» Your assignment: Every line below that includes the word "green" needs to be copied.
*** Records supplied Section Begins ***
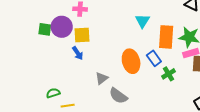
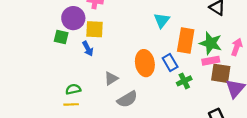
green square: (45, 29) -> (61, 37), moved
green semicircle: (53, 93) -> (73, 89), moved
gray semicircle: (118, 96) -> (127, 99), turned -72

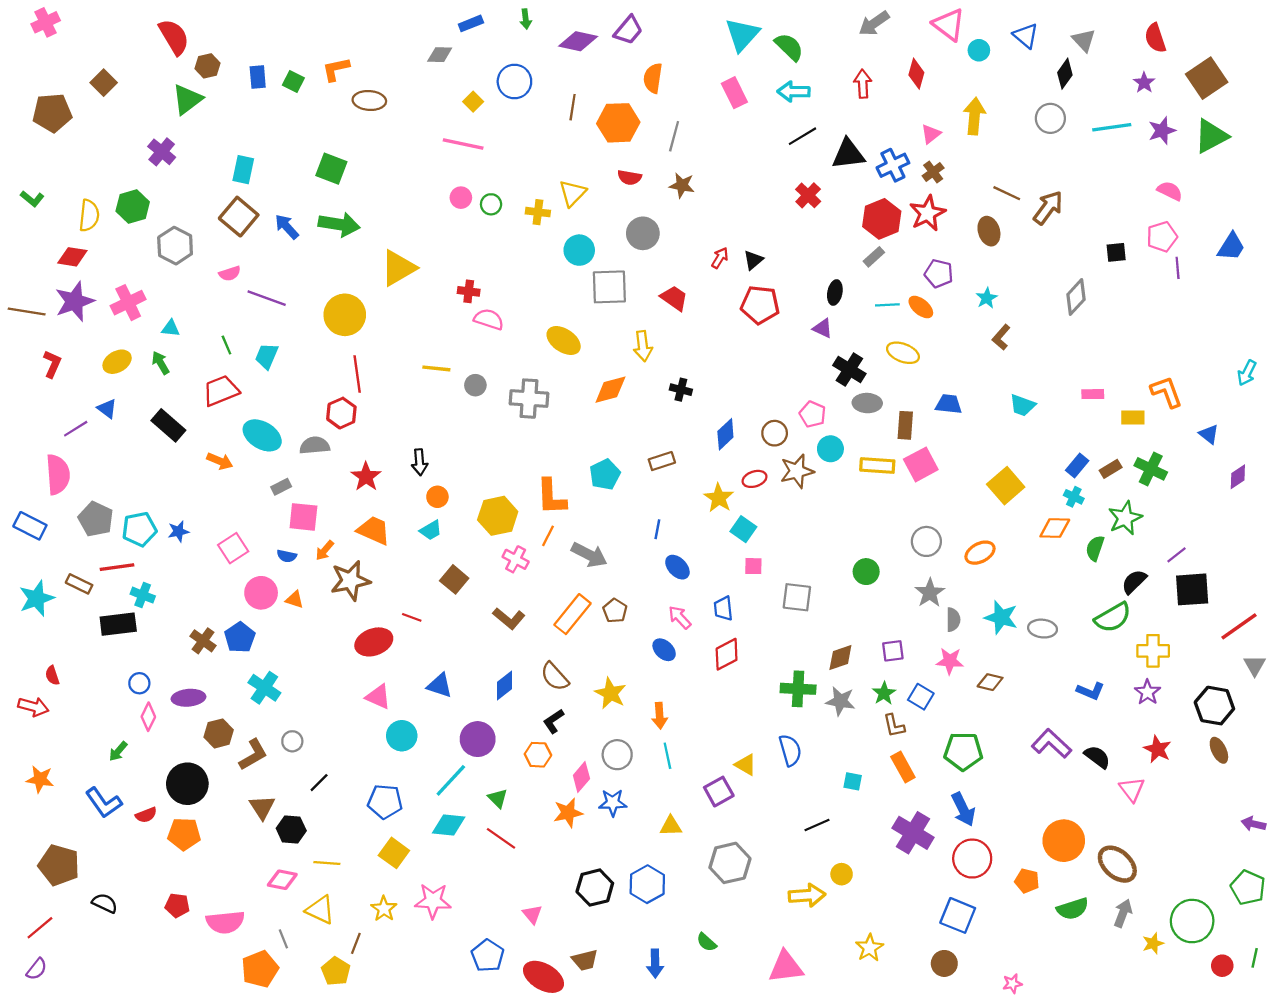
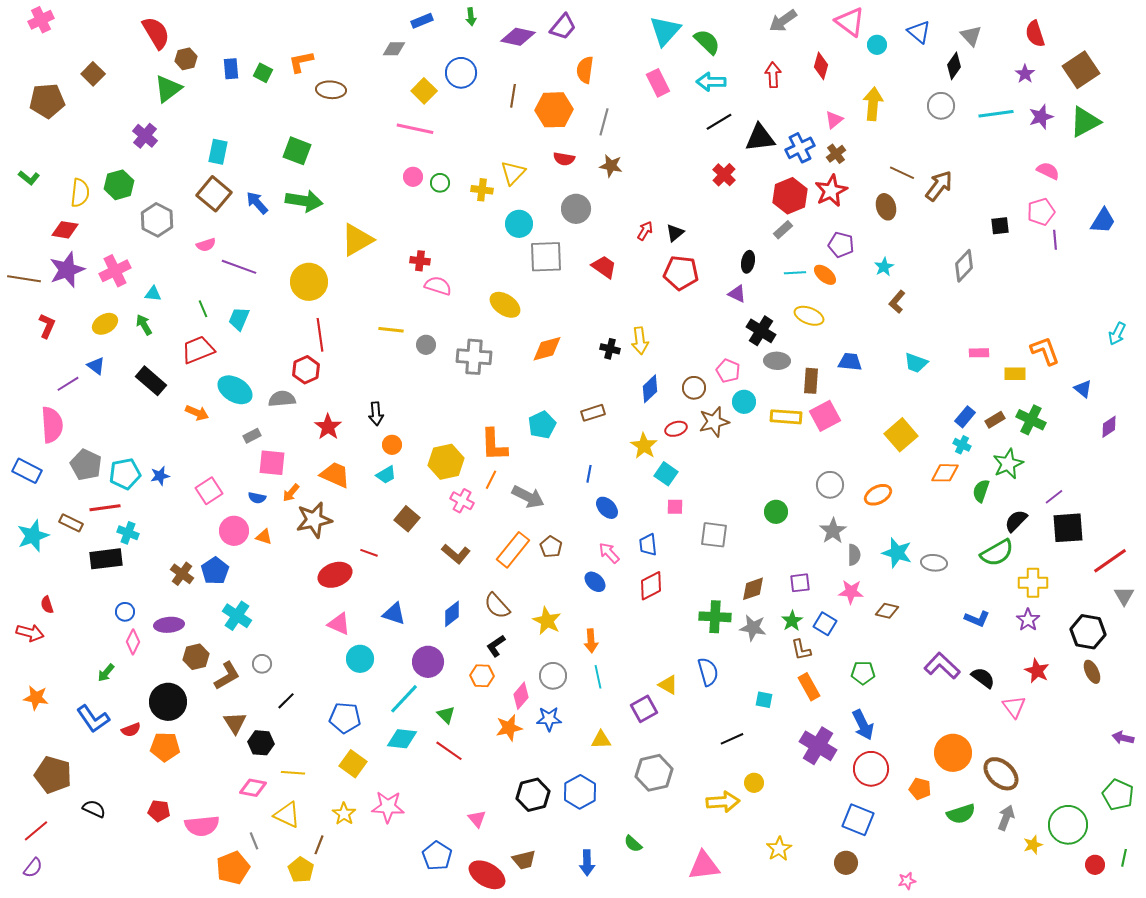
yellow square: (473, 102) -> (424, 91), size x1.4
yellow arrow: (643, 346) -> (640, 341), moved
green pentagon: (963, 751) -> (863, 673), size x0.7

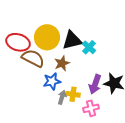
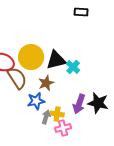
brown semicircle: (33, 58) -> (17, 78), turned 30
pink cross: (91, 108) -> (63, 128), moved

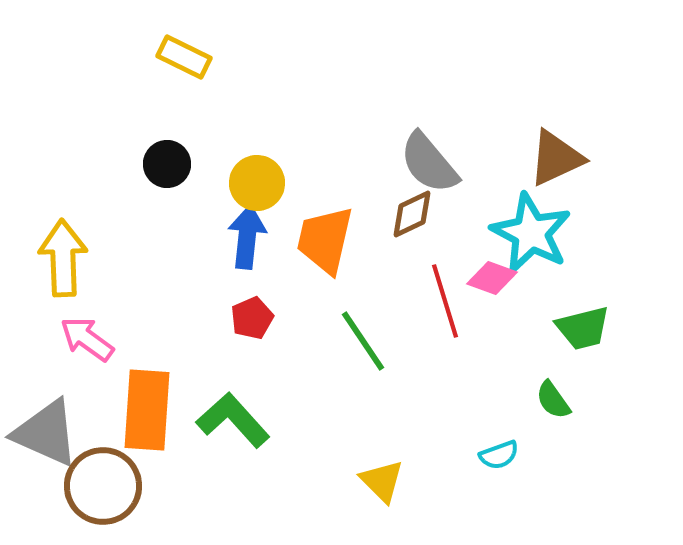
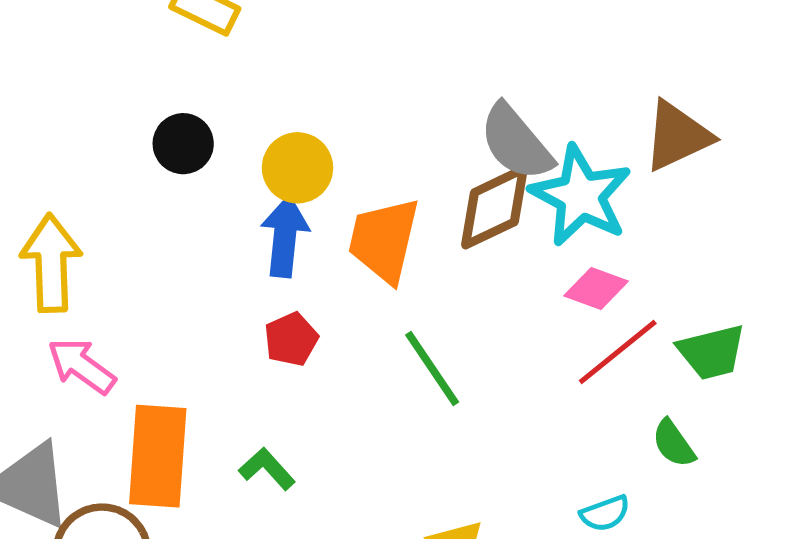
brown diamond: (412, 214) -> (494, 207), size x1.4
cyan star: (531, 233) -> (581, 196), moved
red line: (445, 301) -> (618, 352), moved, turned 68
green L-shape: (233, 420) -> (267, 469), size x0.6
*** Records supplied Section Ends ***
» Reply to the task:
green square: (45, 29) -> (61, 37), moved
green semicircle: (53, 93) -> (73, 89), moved
green pentagon: (963, 751) -> (863, 673), size x0.7
green L-shape: (233, 420) -> (267, 469), size x0.6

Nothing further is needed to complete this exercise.